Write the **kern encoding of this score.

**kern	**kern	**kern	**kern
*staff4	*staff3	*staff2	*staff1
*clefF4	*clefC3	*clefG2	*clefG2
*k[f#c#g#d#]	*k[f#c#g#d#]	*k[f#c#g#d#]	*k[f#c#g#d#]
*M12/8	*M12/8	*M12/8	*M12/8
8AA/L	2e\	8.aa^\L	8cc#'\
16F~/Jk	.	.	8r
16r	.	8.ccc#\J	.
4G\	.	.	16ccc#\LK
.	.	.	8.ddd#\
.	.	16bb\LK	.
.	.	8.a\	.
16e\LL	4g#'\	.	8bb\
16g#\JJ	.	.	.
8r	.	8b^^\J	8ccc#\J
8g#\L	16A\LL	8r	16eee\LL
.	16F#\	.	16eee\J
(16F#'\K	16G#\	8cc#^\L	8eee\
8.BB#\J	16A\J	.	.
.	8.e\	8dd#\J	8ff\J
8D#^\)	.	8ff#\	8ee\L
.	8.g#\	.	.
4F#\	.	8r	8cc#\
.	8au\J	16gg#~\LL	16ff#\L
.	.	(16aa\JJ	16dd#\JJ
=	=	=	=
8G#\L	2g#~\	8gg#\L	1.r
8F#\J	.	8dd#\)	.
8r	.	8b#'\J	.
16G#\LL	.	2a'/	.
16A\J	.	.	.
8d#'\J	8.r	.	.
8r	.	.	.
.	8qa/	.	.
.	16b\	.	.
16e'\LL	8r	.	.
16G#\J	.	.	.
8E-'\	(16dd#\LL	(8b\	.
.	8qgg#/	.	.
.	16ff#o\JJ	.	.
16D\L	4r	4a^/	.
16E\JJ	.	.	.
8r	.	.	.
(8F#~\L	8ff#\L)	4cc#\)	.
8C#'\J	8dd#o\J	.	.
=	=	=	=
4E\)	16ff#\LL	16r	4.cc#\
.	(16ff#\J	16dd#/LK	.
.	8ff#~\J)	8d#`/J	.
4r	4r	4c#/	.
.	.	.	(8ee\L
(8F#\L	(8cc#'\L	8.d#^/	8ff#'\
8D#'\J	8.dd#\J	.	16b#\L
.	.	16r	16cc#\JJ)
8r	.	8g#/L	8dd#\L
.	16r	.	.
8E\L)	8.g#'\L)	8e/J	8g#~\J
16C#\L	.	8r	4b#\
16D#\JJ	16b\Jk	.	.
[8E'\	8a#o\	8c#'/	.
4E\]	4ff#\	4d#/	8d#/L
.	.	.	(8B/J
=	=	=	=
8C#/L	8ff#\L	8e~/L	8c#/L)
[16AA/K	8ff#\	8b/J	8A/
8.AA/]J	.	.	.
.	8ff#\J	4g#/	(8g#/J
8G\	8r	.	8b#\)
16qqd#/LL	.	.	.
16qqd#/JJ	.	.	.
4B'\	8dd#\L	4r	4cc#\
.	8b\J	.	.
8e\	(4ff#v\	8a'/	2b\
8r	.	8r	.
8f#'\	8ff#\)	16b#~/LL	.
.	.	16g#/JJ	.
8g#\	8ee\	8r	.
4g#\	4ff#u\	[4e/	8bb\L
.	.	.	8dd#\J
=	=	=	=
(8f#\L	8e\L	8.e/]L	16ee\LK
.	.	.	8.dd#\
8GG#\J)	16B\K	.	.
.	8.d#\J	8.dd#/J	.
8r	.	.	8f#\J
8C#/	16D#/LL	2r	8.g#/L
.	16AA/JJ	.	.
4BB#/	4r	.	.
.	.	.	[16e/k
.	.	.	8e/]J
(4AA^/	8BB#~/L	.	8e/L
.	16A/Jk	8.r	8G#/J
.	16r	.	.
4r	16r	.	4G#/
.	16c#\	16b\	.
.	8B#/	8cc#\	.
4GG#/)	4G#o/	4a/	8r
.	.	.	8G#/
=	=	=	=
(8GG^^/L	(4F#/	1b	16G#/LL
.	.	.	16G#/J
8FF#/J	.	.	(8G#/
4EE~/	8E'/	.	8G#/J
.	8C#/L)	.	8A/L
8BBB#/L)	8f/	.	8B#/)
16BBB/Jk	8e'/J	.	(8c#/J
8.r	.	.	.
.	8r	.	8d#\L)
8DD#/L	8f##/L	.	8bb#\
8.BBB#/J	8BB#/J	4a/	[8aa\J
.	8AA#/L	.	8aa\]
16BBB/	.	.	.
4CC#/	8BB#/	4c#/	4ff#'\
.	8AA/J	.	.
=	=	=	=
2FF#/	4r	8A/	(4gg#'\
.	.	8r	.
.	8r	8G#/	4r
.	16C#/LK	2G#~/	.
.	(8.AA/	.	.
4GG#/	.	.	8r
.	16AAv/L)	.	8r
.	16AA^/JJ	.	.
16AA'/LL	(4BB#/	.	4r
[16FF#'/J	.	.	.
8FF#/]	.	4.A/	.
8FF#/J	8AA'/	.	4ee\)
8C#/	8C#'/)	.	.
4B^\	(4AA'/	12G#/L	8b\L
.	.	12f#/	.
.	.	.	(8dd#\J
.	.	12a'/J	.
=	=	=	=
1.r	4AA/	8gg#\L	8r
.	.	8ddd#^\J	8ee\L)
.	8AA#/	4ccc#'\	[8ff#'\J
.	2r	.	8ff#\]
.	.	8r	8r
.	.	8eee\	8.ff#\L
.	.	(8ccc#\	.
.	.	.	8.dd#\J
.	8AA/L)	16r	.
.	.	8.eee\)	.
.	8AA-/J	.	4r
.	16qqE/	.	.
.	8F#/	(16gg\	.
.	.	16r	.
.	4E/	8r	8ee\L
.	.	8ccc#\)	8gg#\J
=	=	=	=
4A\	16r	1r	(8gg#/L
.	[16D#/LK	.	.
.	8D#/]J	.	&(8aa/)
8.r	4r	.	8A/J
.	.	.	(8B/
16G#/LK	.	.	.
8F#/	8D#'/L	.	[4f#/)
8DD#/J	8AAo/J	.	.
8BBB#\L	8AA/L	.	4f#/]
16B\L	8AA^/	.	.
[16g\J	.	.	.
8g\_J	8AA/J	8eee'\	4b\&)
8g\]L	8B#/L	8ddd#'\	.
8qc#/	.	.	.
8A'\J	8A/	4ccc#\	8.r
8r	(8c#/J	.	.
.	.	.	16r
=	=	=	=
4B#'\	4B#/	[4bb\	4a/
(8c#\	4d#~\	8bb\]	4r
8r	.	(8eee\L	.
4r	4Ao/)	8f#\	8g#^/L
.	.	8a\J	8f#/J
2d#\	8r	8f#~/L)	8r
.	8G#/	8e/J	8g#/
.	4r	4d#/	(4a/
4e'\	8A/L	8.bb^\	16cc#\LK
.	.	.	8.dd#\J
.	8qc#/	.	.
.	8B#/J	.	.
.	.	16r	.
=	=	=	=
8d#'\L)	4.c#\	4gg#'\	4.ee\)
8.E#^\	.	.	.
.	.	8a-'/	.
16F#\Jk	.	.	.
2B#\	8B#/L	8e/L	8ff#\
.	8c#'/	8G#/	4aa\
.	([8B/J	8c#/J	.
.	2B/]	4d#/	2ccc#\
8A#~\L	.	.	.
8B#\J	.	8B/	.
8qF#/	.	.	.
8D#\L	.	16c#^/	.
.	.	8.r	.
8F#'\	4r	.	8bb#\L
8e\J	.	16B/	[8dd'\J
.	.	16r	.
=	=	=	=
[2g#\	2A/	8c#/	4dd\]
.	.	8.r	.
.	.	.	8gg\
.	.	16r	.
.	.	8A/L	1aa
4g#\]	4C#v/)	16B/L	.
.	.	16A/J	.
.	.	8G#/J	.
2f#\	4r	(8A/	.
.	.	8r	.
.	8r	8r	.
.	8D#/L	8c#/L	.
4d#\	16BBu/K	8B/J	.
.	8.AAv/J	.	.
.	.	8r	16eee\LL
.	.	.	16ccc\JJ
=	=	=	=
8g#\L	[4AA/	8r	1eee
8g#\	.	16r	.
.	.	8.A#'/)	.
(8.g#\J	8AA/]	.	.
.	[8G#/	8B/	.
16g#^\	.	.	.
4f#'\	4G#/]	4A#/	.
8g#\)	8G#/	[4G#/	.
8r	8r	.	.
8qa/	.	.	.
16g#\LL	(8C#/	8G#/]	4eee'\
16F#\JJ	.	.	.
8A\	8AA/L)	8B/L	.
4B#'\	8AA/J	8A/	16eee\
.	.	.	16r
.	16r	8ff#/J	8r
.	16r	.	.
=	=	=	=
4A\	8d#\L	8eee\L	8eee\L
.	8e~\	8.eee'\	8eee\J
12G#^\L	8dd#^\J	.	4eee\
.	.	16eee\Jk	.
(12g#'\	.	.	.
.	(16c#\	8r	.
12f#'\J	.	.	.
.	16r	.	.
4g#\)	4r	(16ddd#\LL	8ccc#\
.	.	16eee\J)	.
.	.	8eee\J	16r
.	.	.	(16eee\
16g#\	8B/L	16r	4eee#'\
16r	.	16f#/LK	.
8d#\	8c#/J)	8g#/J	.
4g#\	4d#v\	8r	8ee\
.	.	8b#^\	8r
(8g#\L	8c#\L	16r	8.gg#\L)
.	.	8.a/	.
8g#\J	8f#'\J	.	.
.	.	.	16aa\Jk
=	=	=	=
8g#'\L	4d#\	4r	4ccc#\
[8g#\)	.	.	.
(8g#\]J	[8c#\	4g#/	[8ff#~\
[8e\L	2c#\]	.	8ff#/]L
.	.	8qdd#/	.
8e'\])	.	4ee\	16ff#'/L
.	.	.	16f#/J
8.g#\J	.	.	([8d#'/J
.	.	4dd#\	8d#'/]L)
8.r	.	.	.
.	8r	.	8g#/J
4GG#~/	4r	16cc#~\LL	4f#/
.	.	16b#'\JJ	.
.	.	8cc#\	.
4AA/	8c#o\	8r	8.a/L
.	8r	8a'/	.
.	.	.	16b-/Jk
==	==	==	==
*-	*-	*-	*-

→ Exercise: Copy out every line above that contains the string "kern". Case counts.

→ Solution:
Write the **kern encoding of this score.
**kern	**kern	**kern	**kern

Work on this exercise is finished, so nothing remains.